▸ WORK INSTRUCTION: All lines containing the string "semicircle" must be copied from the entries.

▸ INPUT DATA:
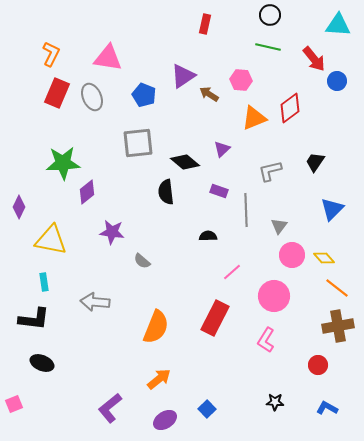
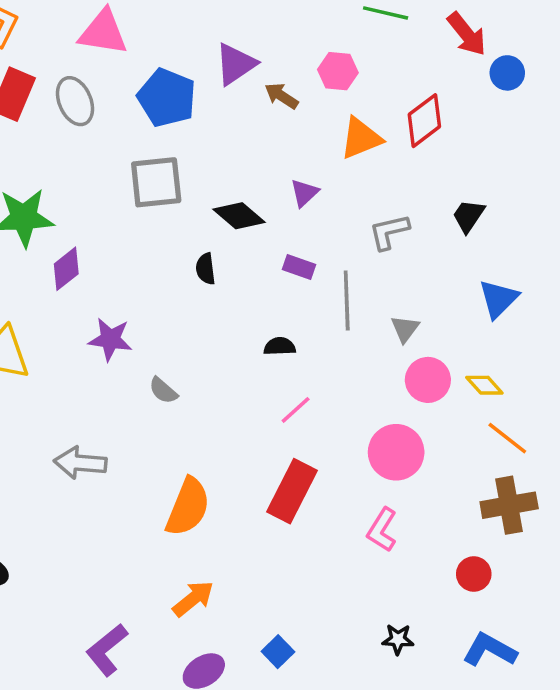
blue pentagon: (144, 95) -> (167, 98), size x1.4
black semicircle: (166, 192) -> (206, 269), size x0.7
pink line: (232, 272) -> (296, 410), moved
blue L-shape: (327, 408) -> (490, 650), size x1.4

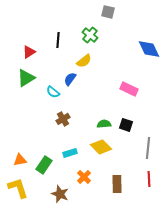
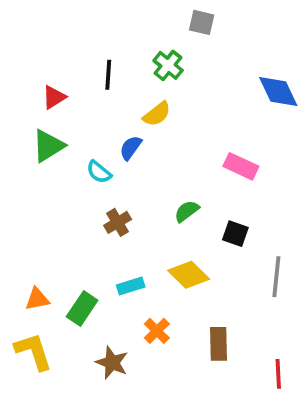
green semicircle: (104, 124) -> (187, 211), moved, turned -32
red line: (149, 179) -> (278, 374), moved

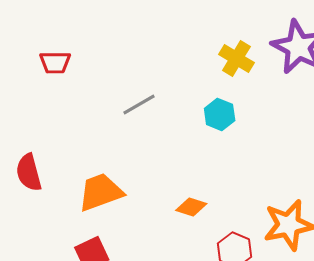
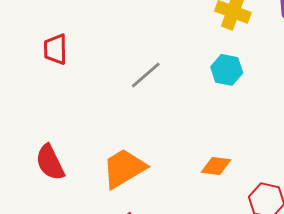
red trapezoid: (55, 62) -> (55, 49), turned 100

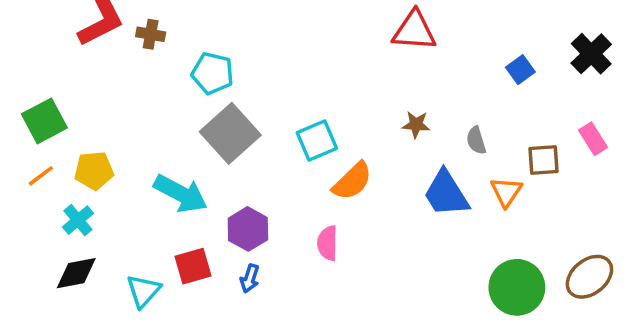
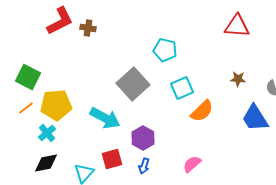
cyan pentagon: (213, 73) -> (165, 50), moved
green square: (44, 121) -> (28, 77), turned -35
yellow pentagon: (94, 171) -> (56, 105), size x1.4
pink semicircle: (328, 243) -> (192, 164), moved, turned 48

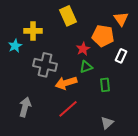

▸ TASK RESPONSE:
black semicircle: (166, 192) -> (206, 269), size x0.7
green semicircle: (104, 124) -> (187, 211), moved, turned -32
pink semicircle: (328, 243) -> (192, 164), moved, turned 48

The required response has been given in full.